Dataset excerpts:
※

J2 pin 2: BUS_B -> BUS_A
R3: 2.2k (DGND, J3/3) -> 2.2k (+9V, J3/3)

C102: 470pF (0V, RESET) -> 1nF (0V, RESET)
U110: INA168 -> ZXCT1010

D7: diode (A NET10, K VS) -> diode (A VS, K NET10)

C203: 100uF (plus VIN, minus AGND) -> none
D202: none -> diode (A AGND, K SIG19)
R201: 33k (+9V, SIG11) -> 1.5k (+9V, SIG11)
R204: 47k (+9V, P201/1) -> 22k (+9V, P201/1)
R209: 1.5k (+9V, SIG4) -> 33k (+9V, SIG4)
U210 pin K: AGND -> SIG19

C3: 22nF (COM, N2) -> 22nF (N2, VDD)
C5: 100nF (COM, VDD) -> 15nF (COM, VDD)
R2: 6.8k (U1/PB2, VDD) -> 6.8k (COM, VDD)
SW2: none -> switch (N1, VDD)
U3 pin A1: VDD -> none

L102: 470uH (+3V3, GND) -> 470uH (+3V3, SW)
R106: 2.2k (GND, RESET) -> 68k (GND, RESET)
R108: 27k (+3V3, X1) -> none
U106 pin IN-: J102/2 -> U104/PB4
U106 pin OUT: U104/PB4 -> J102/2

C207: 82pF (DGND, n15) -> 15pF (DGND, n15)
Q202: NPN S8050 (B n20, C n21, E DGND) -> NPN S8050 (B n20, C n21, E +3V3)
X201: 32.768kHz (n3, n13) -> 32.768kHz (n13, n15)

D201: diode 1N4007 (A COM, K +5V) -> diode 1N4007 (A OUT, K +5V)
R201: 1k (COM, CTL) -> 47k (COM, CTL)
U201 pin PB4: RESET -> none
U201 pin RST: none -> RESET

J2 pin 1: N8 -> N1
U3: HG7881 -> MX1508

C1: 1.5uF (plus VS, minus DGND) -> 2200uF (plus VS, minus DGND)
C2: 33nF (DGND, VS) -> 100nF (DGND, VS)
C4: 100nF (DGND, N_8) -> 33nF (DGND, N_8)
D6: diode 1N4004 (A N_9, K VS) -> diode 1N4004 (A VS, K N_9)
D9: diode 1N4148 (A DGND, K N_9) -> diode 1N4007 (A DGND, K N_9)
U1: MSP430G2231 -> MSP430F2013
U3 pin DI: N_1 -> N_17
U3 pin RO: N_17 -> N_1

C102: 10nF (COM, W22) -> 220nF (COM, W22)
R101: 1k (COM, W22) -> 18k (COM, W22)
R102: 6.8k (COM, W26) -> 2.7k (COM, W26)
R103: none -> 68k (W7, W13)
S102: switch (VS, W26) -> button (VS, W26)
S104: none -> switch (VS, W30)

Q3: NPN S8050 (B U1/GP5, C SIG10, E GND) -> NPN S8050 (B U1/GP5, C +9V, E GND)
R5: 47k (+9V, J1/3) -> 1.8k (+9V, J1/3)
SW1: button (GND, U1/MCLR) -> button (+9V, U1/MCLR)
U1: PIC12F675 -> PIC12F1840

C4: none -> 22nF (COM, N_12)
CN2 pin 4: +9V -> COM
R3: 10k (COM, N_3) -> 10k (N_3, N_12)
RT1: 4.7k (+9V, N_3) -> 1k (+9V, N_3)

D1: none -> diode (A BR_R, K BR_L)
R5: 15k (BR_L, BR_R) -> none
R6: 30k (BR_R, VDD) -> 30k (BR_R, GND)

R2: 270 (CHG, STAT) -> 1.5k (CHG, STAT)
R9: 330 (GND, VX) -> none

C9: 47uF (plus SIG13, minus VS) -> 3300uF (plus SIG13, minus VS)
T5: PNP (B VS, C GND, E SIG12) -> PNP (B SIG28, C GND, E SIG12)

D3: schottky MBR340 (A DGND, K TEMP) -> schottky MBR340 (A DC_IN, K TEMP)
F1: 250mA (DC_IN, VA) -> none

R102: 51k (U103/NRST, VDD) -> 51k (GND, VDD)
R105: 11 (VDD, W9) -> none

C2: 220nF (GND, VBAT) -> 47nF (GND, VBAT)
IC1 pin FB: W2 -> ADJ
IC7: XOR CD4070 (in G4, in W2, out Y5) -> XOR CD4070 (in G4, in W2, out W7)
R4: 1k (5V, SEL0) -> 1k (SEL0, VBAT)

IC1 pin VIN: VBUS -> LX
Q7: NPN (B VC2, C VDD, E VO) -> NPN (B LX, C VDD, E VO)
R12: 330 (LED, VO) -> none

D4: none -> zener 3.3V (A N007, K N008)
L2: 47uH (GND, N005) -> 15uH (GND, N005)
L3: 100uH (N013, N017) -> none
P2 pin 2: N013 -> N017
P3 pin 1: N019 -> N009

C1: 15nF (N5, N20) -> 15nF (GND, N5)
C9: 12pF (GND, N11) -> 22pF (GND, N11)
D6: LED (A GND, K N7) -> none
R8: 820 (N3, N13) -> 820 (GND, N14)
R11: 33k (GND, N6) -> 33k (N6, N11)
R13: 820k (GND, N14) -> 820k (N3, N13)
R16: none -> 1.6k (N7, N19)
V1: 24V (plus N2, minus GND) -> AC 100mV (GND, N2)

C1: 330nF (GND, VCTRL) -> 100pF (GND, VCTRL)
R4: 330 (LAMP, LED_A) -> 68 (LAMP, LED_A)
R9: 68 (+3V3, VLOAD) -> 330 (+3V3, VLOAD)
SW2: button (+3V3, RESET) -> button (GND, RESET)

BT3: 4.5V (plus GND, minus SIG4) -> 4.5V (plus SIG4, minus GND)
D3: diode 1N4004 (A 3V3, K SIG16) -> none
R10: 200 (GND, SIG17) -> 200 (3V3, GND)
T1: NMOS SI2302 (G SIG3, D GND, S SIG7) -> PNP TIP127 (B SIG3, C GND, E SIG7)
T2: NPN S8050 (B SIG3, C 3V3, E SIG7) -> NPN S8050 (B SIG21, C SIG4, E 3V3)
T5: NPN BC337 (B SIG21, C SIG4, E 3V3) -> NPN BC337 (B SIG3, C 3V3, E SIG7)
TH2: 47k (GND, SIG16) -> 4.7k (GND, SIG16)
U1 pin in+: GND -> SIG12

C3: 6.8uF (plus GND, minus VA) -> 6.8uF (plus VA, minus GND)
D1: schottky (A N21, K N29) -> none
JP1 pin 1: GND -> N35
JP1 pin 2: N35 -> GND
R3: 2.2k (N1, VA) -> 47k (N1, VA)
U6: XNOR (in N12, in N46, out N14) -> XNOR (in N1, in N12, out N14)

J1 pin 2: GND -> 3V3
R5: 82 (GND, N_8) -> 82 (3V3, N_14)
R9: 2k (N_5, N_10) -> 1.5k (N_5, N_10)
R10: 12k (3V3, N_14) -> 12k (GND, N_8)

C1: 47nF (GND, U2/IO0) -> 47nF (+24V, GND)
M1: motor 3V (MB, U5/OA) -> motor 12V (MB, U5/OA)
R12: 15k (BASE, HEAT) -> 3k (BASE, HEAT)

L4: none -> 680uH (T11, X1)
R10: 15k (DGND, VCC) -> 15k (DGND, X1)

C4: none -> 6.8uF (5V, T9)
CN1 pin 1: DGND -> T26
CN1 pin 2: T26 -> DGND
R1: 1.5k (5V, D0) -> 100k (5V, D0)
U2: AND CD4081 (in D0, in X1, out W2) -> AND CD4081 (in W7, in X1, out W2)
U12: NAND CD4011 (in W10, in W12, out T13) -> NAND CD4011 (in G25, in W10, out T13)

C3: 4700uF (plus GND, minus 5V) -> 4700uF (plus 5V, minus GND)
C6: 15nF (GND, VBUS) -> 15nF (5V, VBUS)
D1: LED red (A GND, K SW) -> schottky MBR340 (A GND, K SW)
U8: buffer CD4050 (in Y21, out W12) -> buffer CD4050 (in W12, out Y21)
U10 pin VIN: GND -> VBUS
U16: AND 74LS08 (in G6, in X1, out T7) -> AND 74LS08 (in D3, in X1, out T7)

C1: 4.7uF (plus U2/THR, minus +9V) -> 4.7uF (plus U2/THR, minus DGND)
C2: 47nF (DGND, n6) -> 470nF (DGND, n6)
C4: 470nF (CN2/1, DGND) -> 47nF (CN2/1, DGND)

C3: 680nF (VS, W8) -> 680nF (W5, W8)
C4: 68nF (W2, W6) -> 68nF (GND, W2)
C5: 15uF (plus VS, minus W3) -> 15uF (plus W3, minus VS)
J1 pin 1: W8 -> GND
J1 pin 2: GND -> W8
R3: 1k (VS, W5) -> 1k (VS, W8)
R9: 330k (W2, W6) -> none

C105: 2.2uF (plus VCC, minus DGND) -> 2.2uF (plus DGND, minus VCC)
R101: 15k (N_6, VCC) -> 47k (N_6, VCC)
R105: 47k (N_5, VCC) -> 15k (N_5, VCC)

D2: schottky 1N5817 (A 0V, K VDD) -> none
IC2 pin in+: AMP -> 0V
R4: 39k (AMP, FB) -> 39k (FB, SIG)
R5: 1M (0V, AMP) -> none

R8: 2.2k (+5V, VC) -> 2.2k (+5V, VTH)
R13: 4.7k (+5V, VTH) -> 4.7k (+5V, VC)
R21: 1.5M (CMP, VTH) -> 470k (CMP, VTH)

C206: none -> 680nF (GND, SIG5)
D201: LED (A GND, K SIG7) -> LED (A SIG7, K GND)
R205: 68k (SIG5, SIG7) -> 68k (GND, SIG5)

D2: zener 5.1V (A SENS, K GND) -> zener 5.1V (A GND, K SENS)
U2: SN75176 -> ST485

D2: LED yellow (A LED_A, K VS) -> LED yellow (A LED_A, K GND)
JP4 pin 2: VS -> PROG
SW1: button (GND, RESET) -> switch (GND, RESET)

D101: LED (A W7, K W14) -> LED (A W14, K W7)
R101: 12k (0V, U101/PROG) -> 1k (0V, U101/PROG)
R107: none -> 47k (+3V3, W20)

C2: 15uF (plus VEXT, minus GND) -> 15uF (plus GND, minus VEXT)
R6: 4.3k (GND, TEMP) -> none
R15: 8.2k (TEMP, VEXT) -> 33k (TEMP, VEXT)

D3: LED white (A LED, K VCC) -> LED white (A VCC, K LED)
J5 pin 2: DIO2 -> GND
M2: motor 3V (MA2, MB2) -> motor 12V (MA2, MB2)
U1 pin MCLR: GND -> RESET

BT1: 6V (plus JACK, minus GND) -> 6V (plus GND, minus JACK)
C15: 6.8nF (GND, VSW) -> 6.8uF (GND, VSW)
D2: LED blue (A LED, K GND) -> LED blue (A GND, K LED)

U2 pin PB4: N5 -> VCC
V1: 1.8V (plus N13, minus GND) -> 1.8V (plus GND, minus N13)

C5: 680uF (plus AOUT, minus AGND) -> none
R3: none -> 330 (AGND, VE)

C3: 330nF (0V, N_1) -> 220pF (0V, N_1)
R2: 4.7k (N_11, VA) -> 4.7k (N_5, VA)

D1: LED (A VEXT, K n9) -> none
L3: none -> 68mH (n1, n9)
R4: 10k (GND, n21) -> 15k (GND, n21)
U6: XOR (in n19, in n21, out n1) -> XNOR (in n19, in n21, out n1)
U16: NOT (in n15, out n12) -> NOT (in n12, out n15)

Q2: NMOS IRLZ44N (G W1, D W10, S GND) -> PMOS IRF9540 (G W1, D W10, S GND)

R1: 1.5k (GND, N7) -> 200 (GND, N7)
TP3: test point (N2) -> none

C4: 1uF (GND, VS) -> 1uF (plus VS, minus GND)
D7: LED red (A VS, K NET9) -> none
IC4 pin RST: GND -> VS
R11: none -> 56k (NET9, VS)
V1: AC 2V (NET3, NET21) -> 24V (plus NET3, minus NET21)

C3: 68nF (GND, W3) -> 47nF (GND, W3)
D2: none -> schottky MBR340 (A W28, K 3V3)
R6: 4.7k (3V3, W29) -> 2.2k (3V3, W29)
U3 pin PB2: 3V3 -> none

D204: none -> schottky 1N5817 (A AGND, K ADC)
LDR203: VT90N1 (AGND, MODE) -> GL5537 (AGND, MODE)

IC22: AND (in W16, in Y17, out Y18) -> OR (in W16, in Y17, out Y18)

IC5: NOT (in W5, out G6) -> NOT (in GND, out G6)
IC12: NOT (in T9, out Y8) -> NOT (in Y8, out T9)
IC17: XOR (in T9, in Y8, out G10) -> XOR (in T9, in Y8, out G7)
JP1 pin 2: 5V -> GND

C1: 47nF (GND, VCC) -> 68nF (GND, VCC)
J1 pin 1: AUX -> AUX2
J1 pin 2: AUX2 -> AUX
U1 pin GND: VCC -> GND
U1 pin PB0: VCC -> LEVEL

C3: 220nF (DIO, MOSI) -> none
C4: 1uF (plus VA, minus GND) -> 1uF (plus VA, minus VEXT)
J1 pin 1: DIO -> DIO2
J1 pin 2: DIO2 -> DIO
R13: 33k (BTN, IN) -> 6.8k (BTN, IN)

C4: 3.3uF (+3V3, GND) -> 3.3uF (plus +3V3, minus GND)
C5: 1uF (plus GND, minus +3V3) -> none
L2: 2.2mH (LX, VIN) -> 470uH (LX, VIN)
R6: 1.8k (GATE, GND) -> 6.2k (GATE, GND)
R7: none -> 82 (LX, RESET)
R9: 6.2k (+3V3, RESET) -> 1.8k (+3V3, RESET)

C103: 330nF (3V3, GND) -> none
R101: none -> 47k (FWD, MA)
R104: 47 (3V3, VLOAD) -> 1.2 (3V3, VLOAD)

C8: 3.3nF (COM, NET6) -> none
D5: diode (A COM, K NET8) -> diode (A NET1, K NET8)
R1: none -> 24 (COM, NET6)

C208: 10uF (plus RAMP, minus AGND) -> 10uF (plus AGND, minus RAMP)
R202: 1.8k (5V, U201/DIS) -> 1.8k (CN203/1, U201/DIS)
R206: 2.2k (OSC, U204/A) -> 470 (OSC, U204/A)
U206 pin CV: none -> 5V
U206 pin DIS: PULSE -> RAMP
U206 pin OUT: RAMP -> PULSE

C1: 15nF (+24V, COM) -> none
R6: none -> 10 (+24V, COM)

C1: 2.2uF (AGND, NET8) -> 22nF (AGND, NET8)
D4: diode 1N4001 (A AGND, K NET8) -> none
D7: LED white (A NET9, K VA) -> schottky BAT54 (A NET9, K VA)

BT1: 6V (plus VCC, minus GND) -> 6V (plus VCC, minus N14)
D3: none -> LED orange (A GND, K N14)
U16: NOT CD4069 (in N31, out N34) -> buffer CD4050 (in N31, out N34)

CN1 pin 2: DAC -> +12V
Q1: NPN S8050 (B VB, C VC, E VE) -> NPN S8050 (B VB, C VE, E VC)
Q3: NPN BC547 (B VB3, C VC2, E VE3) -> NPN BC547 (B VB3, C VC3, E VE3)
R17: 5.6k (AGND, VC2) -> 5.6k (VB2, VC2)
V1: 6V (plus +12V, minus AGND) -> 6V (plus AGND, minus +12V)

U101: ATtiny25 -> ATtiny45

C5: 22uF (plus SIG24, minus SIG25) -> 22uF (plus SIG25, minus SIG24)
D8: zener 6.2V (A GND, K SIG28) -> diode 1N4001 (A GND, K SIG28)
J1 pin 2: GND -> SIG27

※

• [ABOUT THIS EXERCISE]:
Of the entries above, transcribe exactly those lines that fall between the line containing "U16: AND 74LS08" and the line containing "R6: 4.3k (GND, TEMP) -> none", together with those two lines.

• [COMPLETED EXERCISE]:
U16: AND 74LS08 (in G6, in X1, out T7) -> AND 74LS08 (in D3, in X1, out T7)

C1: 4.7uF (plus U2/THR, minus +9V) -> 4.7uF (plus U2/THR, minus DGND)
C2: 47nF (DGND, n6) -> 470nF (DGND, n6)
C4: 470nF (CN2/1, DGND) -> 47nF (CN2/1, DGND)

C3: 680nF (VS, W8) -> 680nF (W5, W8)
C4: 68nF (W2, W6) -> 68nF (GND, W2)
C5: 15uF (plus VS, minus W3) -> 15uF (plus W3, minus VS)
J1 pin 1: W8 -> GND
J1 pin 2: GND -> W8
R3: 1k (VS, W5) -> 1k (VS, W8)
R9: 330k (W2, W6) -> none

C105: 2.2uF (plus VCC, minus DGND) -> 2.2uF (plus DGND, minus VCC)
R101: 15k (N_6, VCC) -> 47k (N_6, VCC)
R105: 47k (N_5, VCC) -> 15k (N_5, VCC)

D2: schottky 1N5817 (A 0V, K VDD) -> none
IC2 pin in+: AMP -> 0V
R4: 39k (AMP, FB) -> 39k (FB, SIG)
R5: 1M (0V, AMP) -> none

R8: 2.2k (+5V, VC) -> 2.2k (+5V, VTH)
R13: 4.7k (+5V, VTH) -> 4.7k (+5V, VC)
R21: 1.5M (CMP, VTH) -> 470k (CMP, VTH)

C206: none -> 680nF (GND, SIG5)
D201: LED (A GND, K SIG7) -> LED (A SIG7, K GND)
R205: 68k (SIG5, SIG7) -> 68k (GND, SIG5)

D2: zener 5.1V (A SENS, K GND) -> zener 5.1V (A GND, K SENS)
U2: SN75176 -> ST485

D2: LED yellow (A LED_A, K VS) -> LED yellow (A LED_A, K GND)
JP4 pin 2: VS -> PROG
SW1: button (GND, RESET) -> switch (GND, RESET)

D101: LED (A W7, K W14) -> LED (A W14, K W7)
R101: 12k (0V, U101/PROG) -> 1k (0V, U101/PROG)
R107: none -> 47k (+3V3, W20)

C2: 15uF (plus VEXT, minus GND) -> 15uF (plus GND, minus VEXT)
R6: 4.3k (GND, TEMP) -> none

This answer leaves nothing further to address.